## YOUR OBJECTIVE:
The line containing "orange circle at" and every line after it, through the end of the records below, are to be reproduced exactly, with the pictures left out.

(DATA FOR THIS EXERCISE begins)

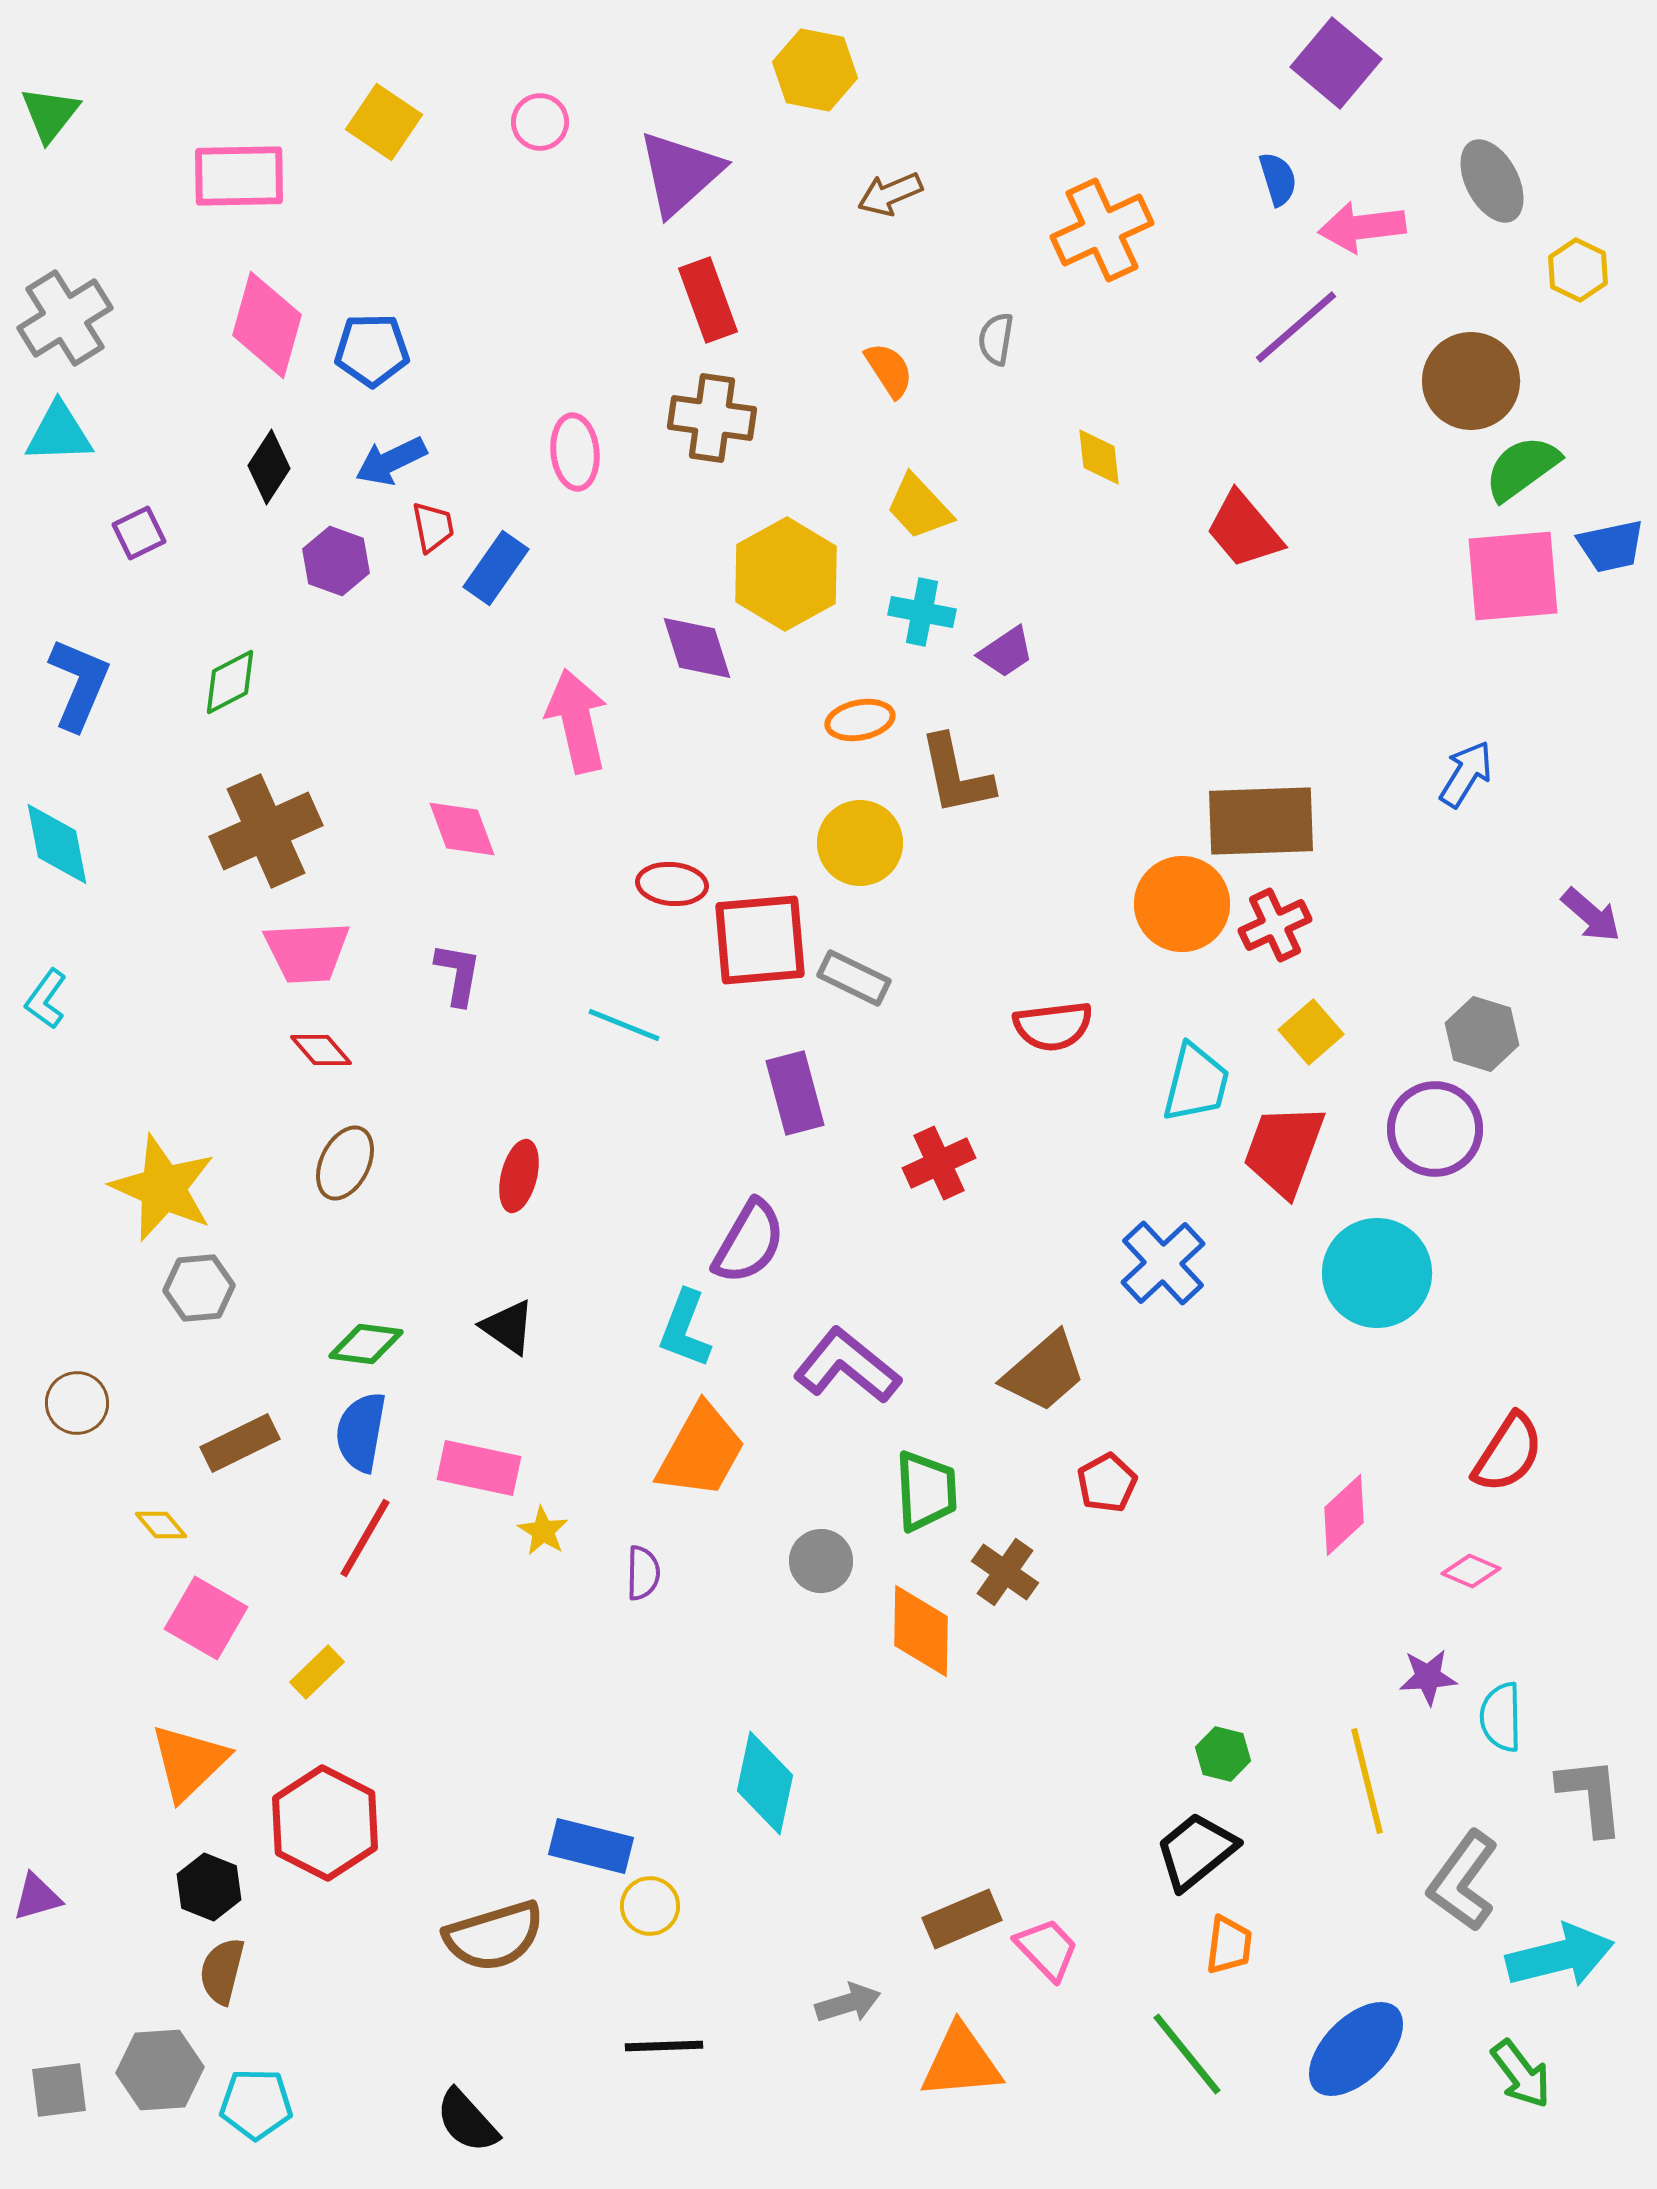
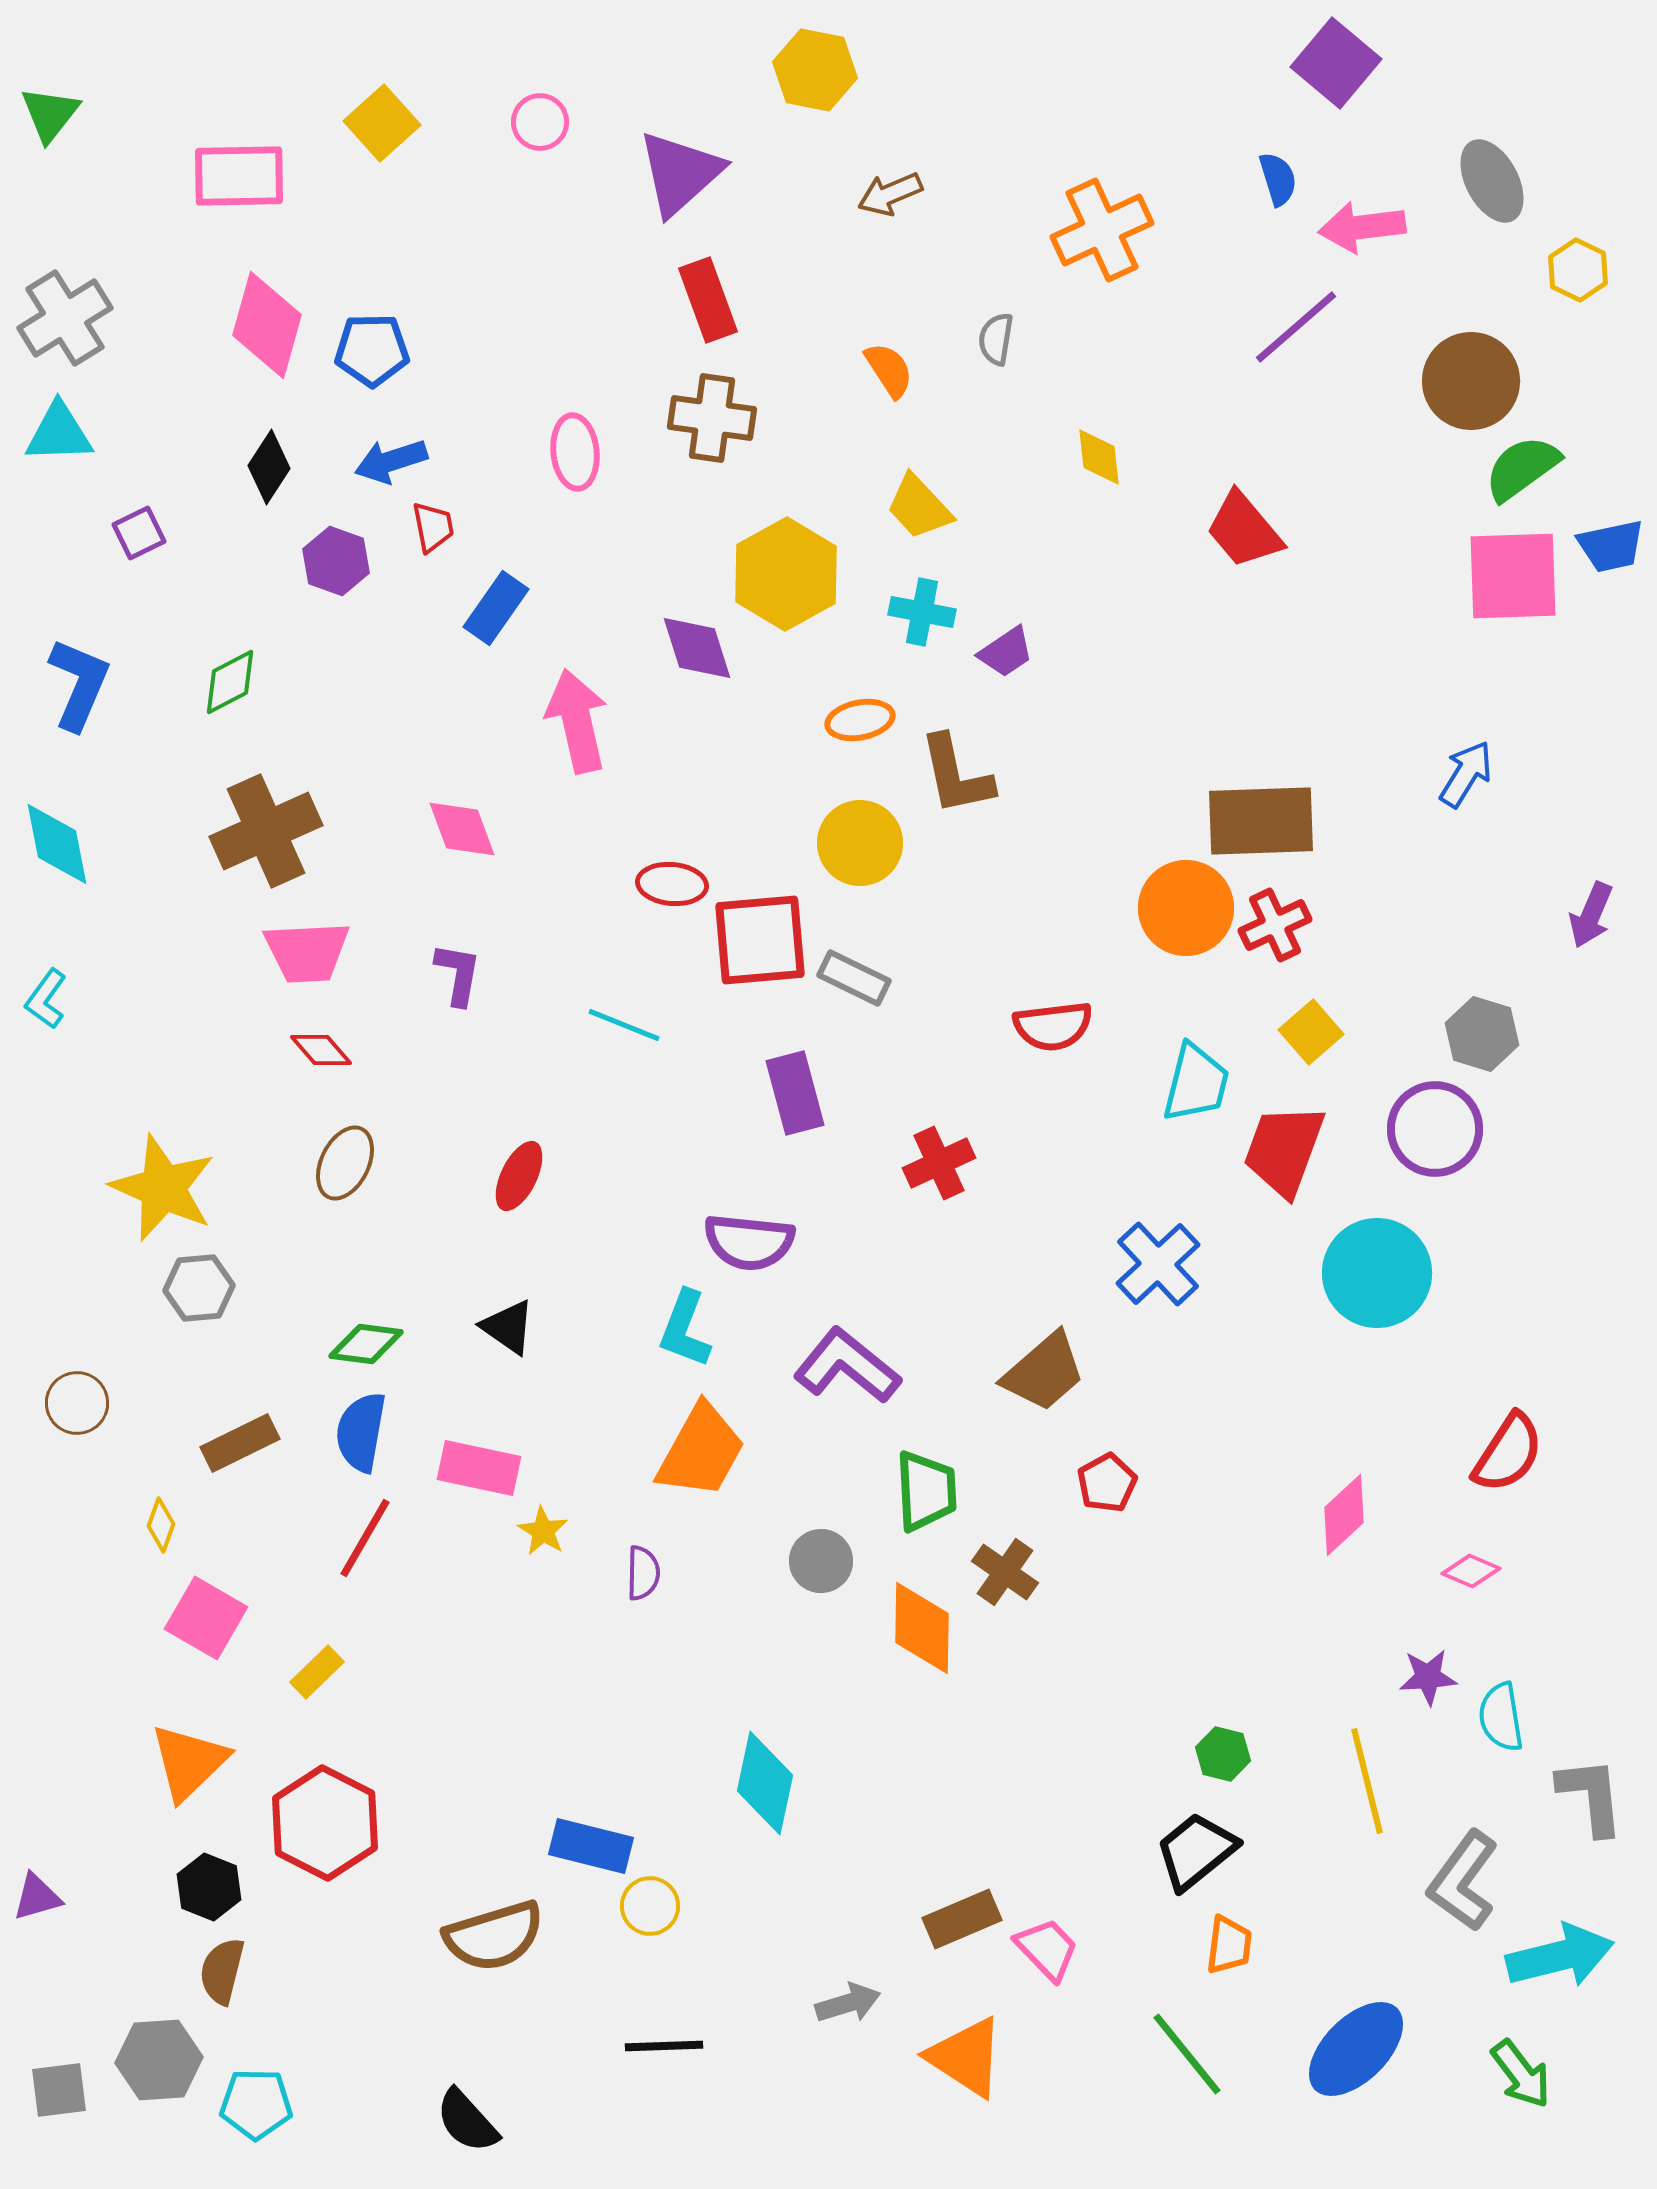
yellow square at (384, 122): moved 2 px left, 1 px down; rotated 14 degrees clockwise
blue arrow at (391, 461): rotated 8 degrees clockwise
blue rectangle at (496, 568): moved 40 px down
pink square at (1513, 576): rotated 3 degrees clockwise
orange circle at (1182, 904): moved 4 px right, 4 px down
purple arrow at (1591, 915): rotated 72 degrees clockwise
red ellipse at (519, 1176): rotated 12 degrees clockwise
purple semicircle at (749, 1242): rotated 66 degrees clockwise
blue cross at (1163, 1263): moved 5 px left, 1 px down
yellow diamond at (161, 1525): rotated 60 degrees clockwise
orange diamond at (921, 1631): moved 1 px right, 3 px up
cyan semicircle at (1501, 1717): rotated 8 degrees counterclockwise
orange triangle at (961, 2062): moved 5 px right, 5 px up; rotated 38 degrees clockwise
gray hexagon at (160, 2070): moved 1 px left, 10 px up
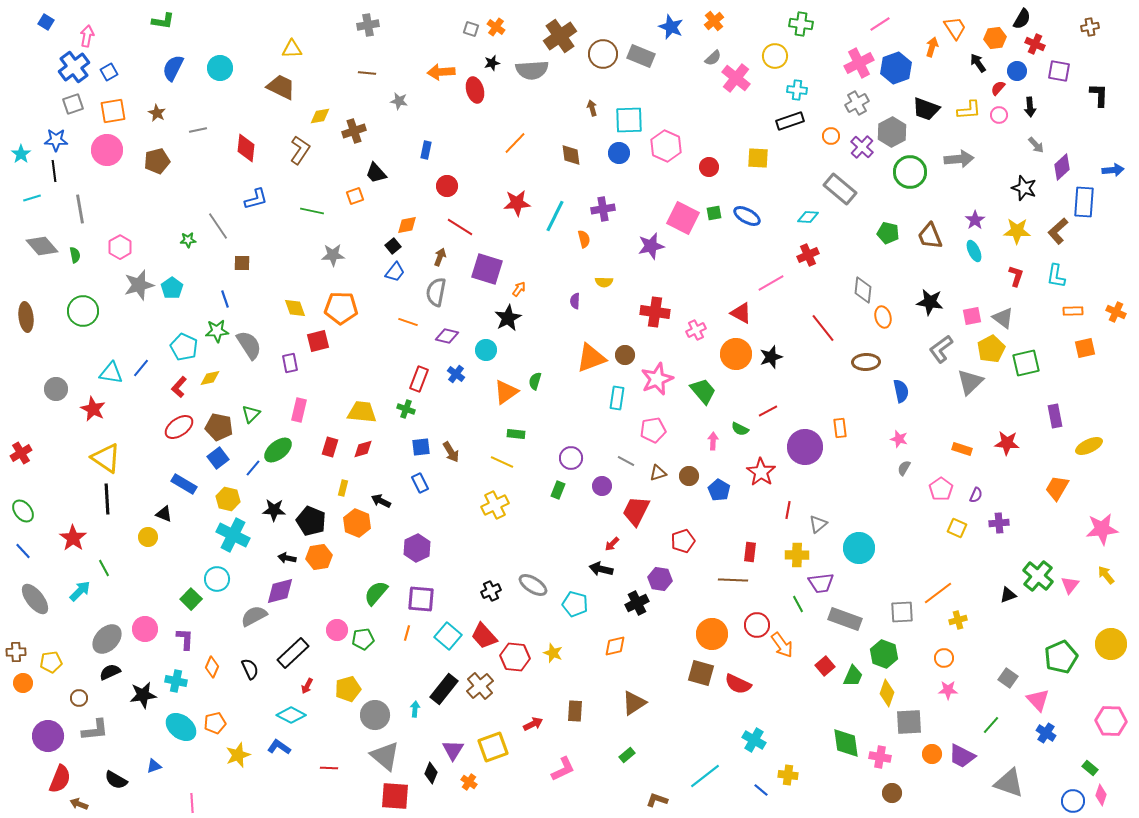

(DATA FOR THIS EXERCISE ends)

## EXERCISE RESPONSE:
orange circle at (1182, 904): moved 4 px right, 4 px down
purple arrow at (1591, 915): rotated 72 degrees clockwise
red ellipse at (519, 1176): rotated 12 degrees clockwise
purple semicircle at (749, 1242): rotated 66 degrees clockwise
blue cross at (1163, 1263): moved 5 px left, 1 px down
yellow diamond at (161, 1525): rotated 60 degrees clockwise
orange diamond at (921, 1631): moved 1 px right, 3 px up
cyan semicircle at (1501, 1717): rotated 8 degrees counterclockwise
orange triangle at (961, 2062): moved 5 px right, 5 px up; rotated 38 degrees clockwise
gray hexagon at (160, 2070): moved 1 px left, 10 px up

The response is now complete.